**HOW TO COMPLETE THIS TASK:**
A verbatim reproduction of the lines below, from the line containing "The camera went 15 degrees right" through the line containing "The pink ball at 363,552 disappeared.", both ends included, is the whole required output.

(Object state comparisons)
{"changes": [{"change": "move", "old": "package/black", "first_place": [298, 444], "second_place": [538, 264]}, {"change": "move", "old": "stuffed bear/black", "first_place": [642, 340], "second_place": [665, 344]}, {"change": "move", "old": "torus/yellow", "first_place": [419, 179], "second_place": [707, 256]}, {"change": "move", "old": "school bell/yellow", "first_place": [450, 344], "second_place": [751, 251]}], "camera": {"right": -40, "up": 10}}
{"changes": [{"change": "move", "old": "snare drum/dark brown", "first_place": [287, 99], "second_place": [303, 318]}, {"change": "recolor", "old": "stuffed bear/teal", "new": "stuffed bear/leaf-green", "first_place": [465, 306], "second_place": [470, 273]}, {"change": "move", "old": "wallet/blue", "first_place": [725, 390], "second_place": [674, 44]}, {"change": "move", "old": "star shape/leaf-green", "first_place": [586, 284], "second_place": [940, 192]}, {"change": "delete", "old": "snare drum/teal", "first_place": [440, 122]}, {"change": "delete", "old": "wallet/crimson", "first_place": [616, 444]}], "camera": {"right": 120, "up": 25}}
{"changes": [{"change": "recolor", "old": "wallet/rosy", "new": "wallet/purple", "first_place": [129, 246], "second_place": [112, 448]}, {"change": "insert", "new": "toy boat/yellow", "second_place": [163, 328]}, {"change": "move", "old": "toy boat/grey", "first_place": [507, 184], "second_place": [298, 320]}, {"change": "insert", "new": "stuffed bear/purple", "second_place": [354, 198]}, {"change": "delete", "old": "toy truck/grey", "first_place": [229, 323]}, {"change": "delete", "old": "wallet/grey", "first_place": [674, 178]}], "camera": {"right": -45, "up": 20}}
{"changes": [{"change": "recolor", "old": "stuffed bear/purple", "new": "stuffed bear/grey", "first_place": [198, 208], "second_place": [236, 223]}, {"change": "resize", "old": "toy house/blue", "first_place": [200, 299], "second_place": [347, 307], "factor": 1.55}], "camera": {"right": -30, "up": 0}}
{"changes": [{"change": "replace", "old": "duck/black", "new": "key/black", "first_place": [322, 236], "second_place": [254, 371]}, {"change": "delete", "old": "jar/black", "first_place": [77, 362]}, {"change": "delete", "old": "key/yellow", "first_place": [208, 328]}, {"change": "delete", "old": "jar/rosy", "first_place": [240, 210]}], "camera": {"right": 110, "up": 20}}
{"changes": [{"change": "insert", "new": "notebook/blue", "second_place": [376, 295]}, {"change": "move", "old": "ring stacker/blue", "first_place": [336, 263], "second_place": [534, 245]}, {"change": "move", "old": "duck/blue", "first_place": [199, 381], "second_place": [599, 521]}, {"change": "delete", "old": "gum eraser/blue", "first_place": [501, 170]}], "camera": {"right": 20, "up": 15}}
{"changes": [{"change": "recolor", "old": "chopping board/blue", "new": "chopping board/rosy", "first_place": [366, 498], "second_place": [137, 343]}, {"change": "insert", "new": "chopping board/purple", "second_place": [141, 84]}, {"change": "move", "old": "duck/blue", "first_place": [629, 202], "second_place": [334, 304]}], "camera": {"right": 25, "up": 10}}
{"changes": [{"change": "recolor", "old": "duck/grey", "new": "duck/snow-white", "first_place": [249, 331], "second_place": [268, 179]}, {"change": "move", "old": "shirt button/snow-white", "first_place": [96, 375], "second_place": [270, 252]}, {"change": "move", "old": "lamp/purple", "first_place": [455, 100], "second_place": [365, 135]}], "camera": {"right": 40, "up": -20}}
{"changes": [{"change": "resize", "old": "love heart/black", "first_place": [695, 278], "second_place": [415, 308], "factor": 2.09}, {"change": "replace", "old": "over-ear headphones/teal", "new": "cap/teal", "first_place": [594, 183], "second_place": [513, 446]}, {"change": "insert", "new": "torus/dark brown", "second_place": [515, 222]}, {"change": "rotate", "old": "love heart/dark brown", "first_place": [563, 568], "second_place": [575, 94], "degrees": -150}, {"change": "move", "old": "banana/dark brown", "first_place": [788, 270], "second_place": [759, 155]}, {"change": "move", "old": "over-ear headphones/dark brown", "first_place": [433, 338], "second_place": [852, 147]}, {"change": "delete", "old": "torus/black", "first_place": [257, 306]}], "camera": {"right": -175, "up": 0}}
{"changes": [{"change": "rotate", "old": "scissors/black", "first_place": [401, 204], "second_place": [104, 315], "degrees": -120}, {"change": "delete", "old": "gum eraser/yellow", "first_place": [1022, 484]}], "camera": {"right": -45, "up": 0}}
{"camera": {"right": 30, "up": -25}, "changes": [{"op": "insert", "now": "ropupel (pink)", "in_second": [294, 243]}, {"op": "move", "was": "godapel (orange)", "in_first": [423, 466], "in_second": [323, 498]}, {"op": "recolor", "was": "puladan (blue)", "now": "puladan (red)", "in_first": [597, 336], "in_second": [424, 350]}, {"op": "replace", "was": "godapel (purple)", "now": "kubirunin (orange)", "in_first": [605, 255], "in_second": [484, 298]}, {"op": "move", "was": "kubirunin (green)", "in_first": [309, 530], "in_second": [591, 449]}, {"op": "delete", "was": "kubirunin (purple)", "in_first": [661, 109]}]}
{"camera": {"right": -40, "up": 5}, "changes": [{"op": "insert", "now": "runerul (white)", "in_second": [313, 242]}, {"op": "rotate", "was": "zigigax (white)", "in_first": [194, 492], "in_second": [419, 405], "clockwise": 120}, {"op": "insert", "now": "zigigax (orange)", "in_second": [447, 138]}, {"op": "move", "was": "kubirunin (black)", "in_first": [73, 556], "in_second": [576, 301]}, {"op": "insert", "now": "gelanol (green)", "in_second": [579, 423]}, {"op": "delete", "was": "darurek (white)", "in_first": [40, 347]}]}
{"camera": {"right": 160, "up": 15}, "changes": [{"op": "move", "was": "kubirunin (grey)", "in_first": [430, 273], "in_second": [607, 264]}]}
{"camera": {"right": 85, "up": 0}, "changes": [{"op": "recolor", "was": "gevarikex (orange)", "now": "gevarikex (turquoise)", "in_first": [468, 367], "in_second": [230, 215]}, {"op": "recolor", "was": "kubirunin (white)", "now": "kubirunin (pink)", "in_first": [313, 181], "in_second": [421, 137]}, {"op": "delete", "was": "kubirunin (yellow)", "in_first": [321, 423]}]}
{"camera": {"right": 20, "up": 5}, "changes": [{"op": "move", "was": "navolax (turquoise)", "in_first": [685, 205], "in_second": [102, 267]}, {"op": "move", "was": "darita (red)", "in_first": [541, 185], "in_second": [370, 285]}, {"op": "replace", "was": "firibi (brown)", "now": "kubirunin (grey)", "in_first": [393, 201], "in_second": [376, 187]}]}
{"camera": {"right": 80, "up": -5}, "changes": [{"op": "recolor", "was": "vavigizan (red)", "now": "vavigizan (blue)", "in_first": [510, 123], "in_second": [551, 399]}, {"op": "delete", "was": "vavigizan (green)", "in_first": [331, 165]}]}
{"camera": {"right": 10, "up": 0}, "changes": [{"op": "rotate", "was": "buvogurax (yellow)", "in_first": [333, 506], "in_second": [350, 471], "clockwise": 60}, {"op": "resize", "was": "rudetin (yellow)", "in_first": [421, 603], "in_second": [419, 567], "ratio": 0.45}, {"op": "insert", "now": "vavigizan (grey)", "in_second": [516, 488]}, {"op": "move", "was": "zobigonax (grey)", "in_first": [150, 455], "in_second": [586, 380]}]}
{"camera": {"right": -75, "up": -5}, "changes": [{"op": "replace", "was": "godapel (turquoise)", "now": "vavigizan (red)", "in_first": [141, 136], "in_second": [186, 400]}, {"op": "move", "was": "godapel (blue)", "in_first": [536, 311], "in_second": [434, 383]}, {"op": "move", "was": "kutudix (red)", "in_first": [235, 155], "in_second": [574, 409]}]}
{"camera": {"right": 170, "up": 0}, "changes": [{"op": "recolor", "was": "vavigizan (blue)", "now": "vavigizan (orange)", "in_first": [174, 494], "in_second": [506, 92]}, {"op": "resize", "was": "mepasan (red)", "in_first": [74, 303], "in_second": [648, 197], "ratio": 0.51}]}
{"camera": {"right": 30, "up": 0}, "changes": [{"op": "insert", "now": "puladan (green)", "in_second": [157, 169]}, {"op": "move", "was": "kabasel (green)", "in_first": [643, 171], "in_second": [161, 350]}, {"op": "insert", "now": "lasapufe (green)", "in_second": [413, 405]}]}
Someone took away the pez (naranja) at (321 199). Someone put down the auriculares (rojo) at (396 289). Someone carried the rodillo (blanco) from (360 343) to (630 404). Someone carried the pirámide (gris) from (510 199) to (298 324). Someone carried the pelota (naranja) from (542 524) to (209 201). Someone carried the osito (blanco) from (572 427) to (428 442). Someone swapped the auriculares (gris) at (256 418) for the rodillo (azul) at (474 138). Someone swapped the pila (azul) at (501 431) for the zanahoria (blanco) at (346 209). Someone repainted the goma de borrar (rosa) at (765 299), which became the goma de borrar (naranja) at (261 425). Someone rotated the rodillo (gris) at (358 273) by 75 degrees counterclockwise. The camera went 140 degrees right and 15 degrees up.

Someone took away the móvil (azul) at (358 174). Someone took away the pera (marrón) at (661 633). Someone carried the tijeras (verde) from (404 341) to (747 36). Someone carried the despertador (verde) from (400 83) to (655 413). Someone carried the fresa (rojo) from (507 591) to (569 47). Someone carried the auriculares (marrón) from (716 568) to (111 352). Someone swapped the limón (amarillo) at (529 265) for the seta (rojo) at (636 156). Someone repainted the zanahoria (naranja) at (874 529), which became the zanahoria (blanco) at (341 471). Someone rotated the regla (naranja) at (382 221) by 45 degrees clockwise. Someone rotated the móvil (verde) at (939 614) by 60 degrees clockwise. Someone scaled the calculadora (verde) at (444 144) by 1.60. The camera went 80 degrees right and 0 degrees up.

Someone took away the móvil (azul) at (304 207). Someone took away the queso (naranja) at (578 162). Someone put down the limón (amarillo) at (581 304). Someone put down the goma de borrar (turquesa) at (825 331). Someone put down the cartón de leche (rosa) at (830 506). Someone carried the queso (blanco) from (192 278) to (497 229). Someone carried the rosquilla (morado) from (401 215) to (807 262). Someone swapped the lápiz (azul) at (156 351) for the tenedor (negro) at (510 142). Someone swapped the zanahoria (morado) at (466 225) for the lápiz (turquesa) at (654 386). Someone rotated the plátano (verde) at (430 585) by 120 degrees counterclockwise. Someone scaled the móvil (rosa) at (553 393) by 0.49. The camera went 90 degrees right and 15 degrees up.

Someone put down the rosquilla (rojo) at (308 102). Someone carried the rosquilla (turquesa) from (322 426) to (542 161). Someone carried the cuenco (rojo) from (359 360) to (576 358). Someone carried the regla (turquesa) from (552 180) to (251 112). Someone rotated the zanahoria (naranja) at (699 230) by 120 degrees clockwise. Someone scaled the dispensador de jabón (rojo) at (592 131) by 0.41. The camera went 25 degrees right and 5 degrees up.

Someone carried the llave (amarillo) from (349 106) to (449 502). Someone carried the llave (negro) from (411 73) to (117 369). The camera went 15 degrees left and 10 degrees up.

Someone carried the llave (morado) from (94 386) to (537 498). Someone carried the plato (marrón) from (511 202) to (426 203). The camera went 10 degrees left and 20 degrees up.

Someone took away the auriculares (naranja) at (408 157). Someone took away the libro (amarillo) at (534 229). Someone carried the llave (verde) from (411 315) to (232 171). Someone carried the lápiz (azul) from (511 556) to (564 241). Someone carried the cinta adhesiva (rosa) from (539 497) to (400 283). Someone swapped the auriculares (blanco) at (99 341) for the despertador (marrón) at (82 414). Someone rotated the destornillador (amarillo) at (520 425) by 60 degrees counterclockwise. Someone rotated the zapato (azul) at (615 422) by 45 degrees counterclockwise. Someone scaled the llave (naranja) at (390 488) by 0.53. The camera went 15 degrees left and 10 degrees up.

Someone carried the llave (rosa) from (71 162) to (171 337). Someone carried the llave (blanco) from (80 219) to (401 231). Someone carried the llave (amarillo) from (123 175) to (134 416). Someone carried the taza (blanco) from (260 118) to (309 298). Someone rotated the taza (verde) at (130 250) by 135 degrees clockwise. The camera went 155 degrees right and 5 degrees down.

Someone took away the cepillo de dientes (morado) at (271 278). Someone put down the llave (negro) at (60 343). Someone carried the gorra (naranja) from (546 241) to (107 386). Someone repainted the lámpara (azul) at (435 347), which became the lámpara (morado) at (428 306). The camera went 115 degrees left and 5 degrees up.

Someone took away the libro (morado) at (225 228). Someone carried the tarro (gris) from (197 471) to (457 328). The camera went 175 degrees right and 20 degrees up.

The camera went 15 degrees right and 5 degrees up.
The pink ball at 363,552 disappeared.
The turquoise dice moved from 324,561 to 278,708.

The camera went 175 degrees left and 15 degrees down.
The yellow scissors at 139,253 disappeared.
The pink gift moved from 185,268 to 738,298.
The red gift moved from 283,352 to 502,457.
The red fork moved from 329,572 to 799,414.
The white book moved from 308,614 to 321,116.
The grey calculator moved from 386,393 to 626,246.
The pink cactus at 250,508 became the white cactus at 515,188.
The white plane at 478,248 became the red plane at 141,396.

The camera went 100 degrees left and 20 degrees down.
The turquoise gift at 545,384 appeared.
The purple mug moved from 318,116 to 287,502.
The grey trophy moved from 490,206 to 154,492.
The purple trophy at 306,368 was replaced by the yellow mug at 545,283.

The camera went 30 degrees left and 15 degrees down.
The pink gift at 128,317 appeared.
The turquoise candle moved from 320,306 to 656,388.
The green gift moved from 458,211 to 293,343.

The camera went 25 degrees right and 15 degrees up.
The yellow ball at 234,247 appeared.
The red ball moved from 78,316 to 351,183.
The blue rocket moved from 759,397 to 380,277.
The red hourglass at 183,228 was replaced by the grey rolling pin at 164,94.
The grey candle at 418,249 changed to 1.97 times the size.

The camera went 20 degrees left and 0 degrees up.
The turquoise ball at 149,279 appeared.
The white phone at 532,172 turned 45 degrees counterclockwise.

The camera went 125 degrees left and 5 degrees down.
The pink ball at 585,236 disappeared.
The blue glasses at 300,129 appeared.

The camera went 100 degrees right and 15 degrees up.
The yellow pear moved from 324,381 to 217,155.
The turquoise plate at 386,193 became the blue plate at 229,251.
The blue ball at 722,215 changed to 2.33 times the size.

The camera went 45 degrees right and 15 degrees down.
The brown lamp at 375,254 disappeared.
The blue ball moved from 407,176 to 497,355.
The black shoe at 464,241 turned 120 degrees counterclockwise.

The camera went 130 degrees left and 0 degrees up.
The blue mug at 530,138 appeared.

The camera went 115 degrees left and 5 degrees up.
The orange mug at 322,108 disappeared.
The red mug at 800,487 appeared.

**RESULT OF THE TASK:**
The camera went 15 degrees right and 5 degrees up.
The pink ball at 363,552 disappeared.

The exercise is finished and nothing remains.